__Supplied material__.
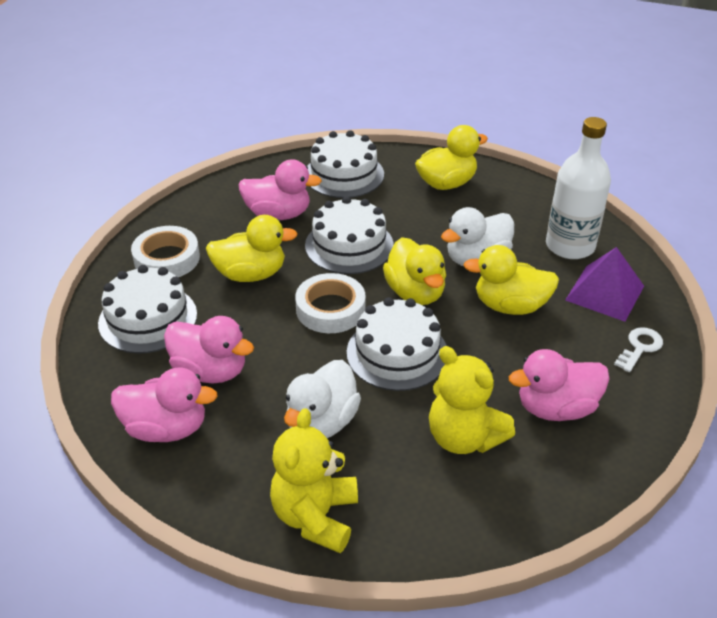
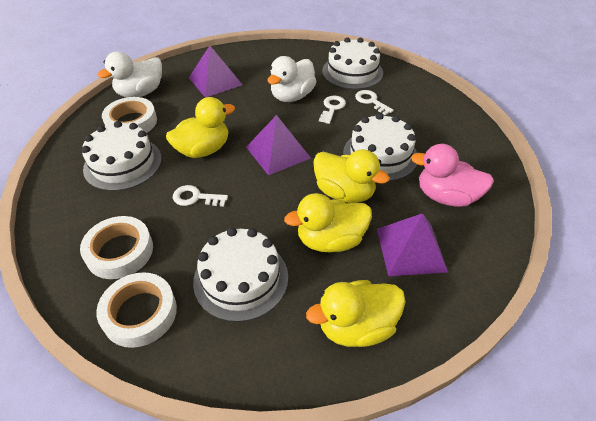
pink duck: 4 -> 1
purple pyramid: 1 -> 3
white bottle: 1 -> 0
white key: 1 -> 3
white tape: 2 -> 3
yellow teddy bear: 2 -> 0

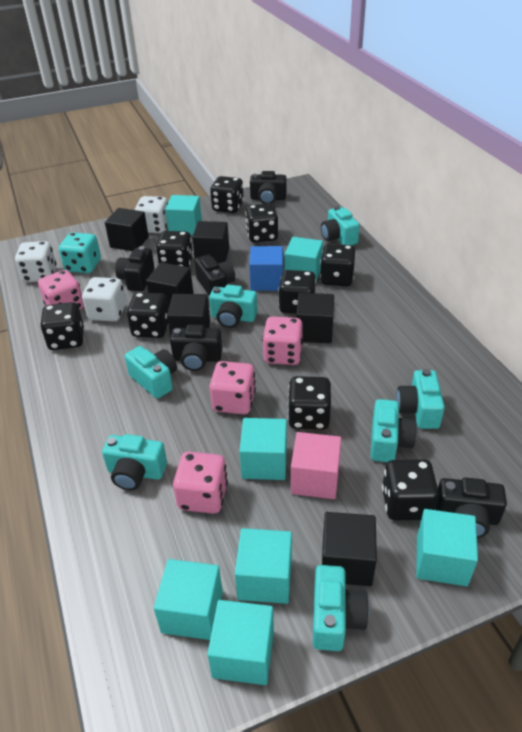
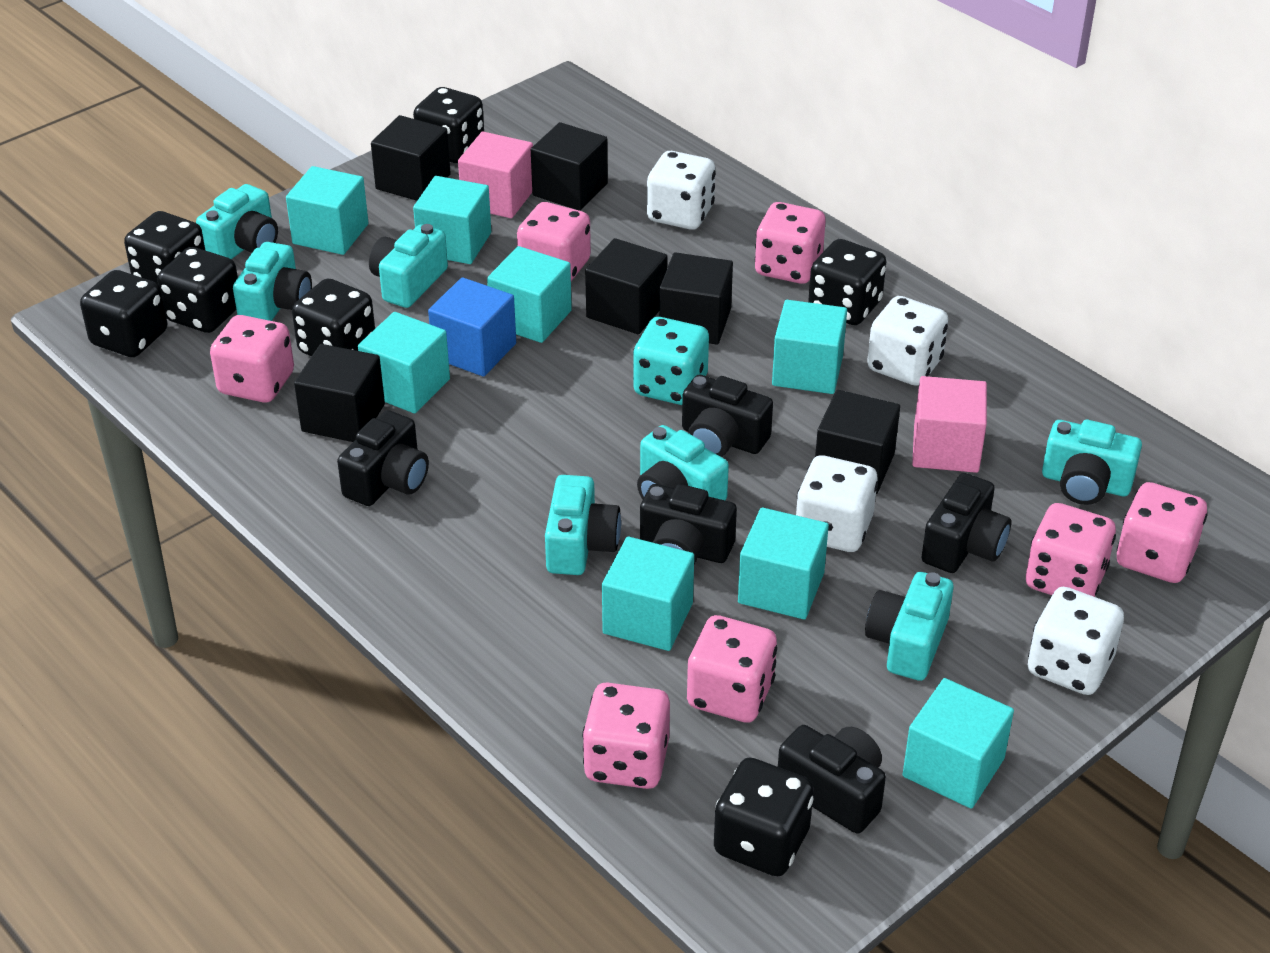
black dice: 9 -> 7
pink cube: 1 -> 2
pink dice: 4 -> 7
turquoise cube: 7 -> 8
white dice: 3 -> 4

__Problem statement__.
Do not include the pictures. Quote only the lines from the line with "white bottle: 1 -> 0" through the end of the material, both ends included, exactly.

__Expected answer__.
white bottle: 1 -> 0
white key: 1 -> 3
white tape: 2 -> 3
yellow teddy bear: 2 -> 0

black dice: 9 -> 7
pink cube: 1 -> 2
pink dice: 4 -> 7
turquoise cube: 7 -> 8
white dice: 3 -> 4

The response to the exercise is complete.